- [Data records]:
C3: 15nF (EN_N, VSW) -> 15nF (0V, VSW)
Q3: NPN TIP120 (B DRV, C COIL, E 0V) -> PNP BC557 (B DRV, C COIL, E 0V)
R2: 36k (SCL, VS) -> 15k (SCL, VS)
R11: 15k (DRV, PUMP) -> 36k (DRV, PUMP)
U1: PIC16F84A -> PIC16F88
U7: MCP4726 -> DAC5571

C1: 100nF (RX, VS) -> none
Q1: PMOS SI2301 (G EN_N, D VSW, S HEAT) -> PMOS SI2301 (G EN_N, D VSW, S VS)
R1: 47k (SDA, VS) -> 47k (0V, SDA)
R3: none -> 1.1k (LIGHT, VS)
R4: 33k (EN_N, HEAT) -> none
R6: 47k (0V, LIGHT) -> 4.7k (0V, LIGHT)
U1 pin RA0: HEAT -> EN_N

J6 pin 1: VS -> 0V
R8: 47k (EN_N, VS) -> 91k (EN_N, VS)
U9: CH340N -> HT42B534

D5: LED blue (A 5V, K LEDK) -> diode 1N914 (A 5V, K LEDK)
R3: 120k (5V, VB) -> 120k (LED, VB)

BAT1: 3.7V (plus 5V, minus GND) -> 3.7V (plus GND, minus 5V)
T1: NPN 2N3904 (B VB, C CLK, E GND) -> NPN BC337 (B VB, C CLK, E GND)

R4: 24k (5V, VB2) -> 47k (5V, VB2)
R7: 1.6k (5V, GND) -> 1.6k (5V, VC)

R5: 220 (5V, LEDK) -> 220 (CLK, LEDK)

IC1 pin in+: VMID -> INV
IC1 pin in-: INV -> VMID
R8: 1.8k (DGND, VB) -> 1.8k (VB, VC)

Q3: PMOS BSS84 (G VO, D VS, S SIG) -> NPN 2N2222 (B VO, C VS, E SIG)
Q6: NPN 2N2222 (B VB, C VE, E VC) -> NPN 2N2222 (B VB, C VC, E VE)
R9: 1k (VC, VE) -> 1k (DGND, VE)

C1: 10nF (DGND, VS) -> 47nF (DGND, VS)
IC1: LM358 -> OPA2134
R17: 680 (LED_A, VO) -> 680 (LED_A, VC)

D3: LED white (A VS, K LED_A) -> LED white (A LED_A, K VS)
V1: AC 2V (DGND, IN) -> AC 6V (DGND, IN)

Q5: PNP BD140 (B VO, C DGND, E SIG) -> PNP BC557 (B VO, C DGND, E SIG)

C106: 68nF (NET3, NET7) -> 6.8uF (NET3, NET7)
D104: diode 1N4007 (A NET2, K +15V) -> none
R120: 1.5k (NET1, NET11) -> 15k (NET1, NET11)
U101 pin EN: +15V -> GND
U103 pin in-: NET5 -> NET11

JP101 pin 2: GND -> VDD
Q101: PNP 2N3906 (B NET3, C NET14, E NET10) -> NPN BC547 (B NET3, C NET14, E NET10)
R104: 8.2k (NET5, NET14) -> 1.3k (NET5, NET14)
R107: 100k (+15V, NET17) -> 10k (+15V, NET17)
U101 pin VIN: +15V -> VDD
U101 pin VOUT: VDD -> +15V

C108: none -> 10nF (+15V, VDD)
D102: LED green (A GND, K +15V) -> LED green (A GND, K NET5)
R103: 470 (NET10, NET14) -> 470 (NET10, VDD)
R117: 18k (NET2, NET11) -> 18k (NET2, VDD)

- [Activity]: For each line above that contains the word "LIGHT", make a copy.

- [Expected output]:
R3: none -> 1.1k (LIGHT, VS)
R6: 47k (0V, LIGHT) -> 4.7k (0V, LIGHT)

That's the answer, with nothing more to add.